EXERCISE DETAILS -> Take the material below and extract the lines from the one with "none -> tan brick F11 level 2" through the one with "none -> lime brick D8 level 2", word for word, without pictures.

DATA ->

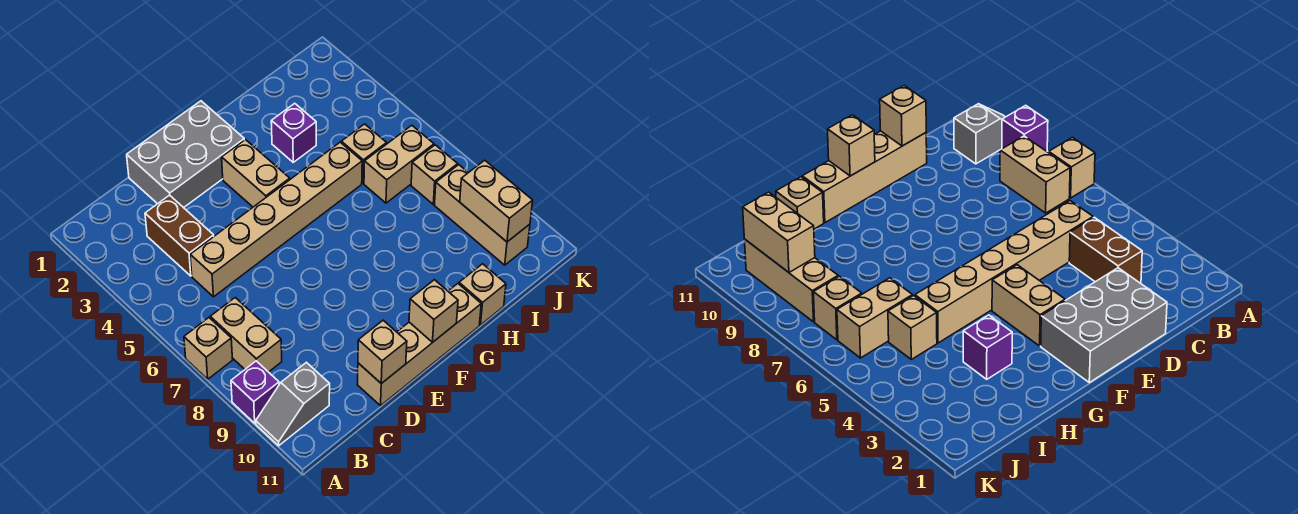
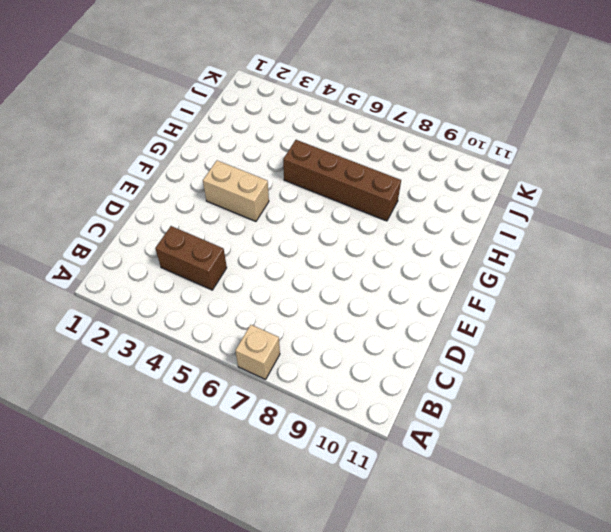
brown brick H5:H8 level 1 -> tan brick C5:H5 level 1
none -> purple brick A9 level 1
none -> grey slope A10:B10 level 1 top B
none -> tan brick B7:B8 level 1

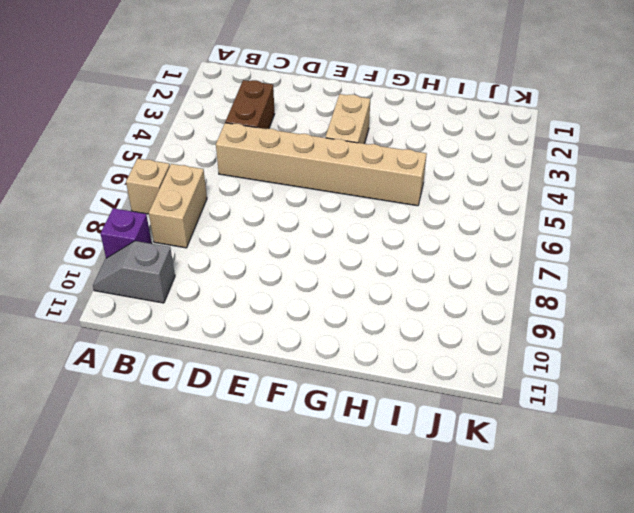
none -> grey brick D1:F2 level 1
none -> tan brick D11:G11 level 1
none -> purple brick H3 level 1

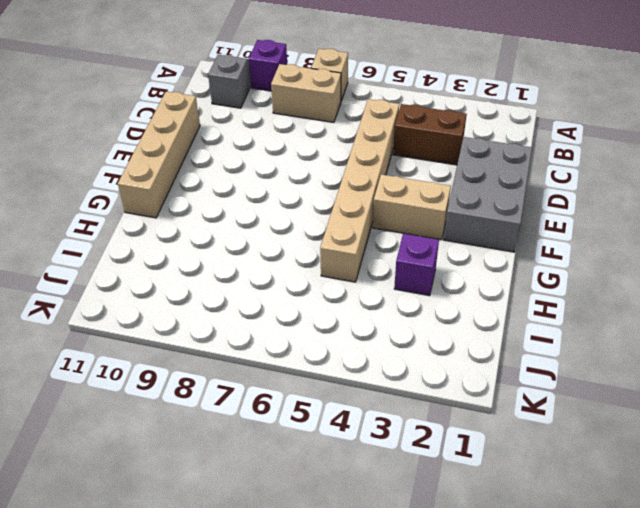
none -> tan brick H11 level 1
none -> tan brick I5 level 1
none -> tan brick I6:J6 level 1

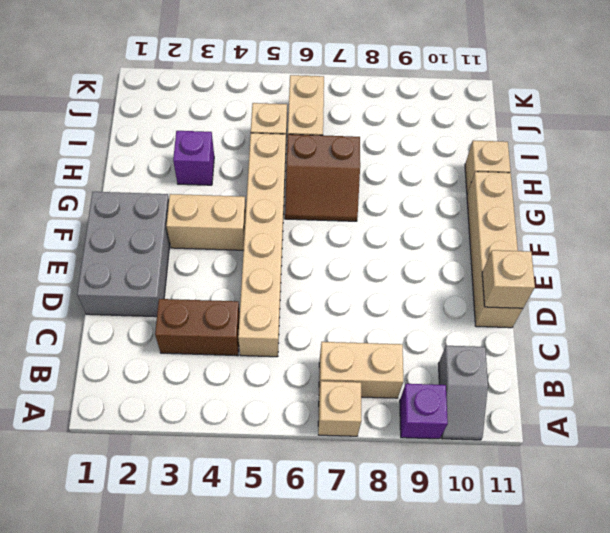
brown slope G6:H7 level 1 top H -> none
none -> tan brick J7 level 1
none -> tan brick J8:J10 level 1
none -> tan brick F11 level 2

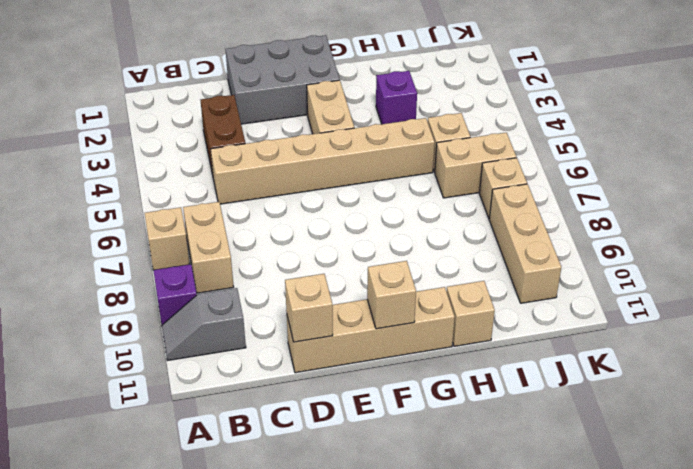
none -> tan brick J9:J10 level 2

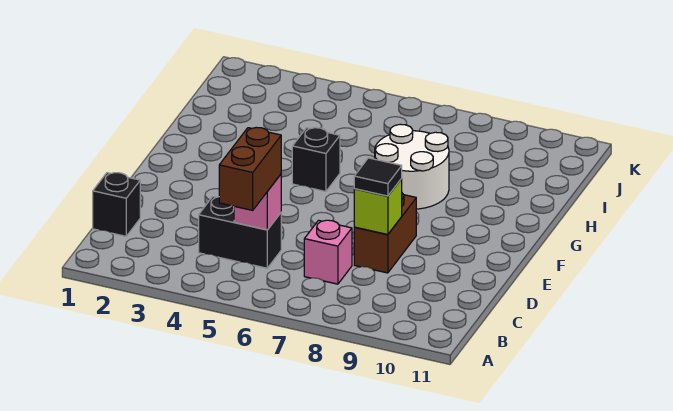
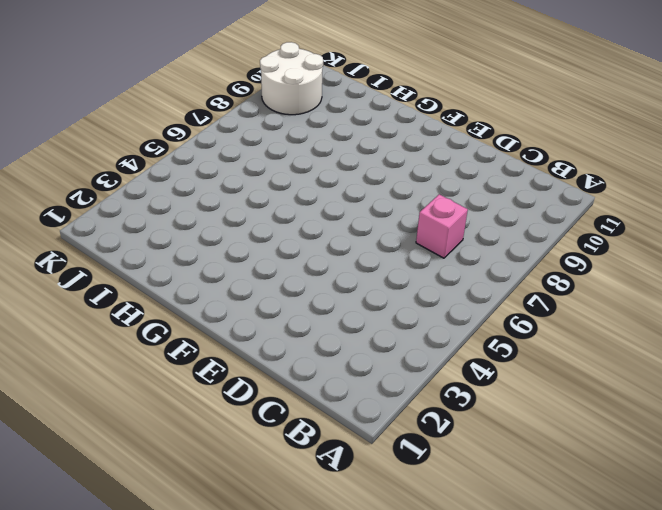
white round brick J9:K10 level 1 -> white round brick G7:H8 level 1
none -> black brick C1 level 1
none -> black brick C4:C5 level 1

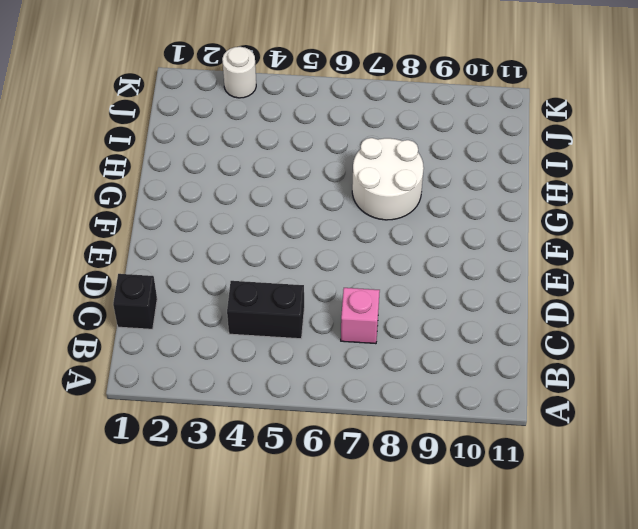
white round brick K3 level 1 -> none
none -> brown brick D8:E8 level 1
none -> black brick G5 level 1

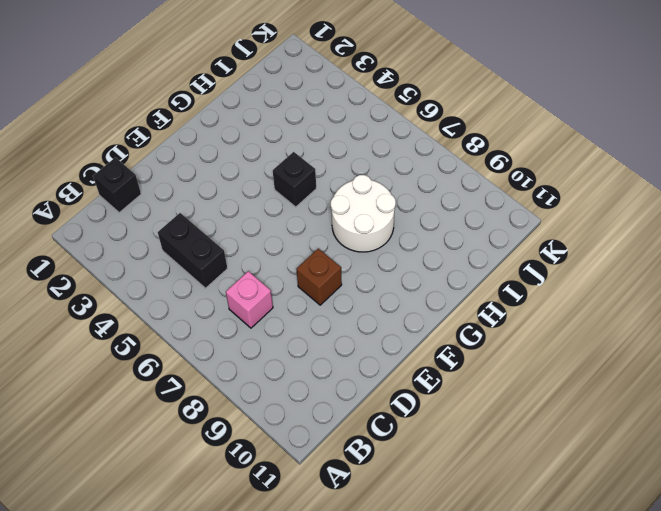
brown brick E8 level 1 -> brown brick D8:E8 level 1
none -> pink brick C5 level 2
none -> lime brick D8 level 2

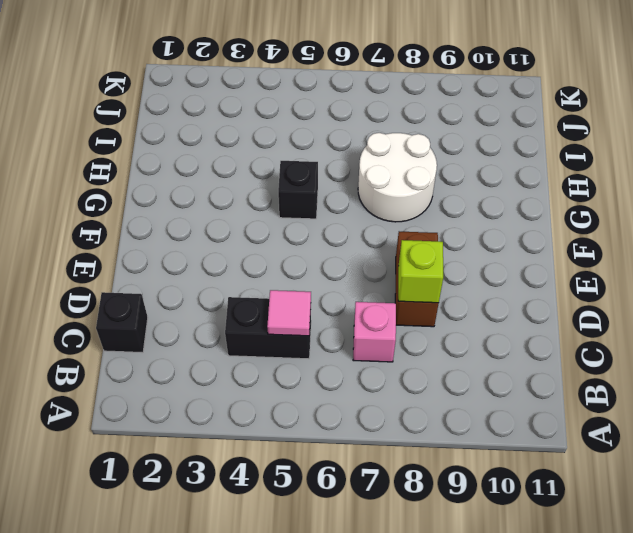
pink tile C5 level 2 -> pink brick C5 level 2
none -> brown brick B5:C5 level 3
none -> black tile D8 level 3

COMPLETED TASK ->
none -> tan brick F11 level 2

none -> tan brick J9:J10 level 2

white round brick J9:K10 level 1 -> white round brick G7:H8 level 1
none -> black brick C1 level 1
none -> black brick C4:C5 level 1

white round brick K3 level 1 -> none
none -> brown brick D8:E8 level 1
none -> black brick G5 level 1

brown brick E8 level 1 -> brown brick D8:E8 level 1
none -> pink brick C5 level 2
none -> lime brick D8 level 2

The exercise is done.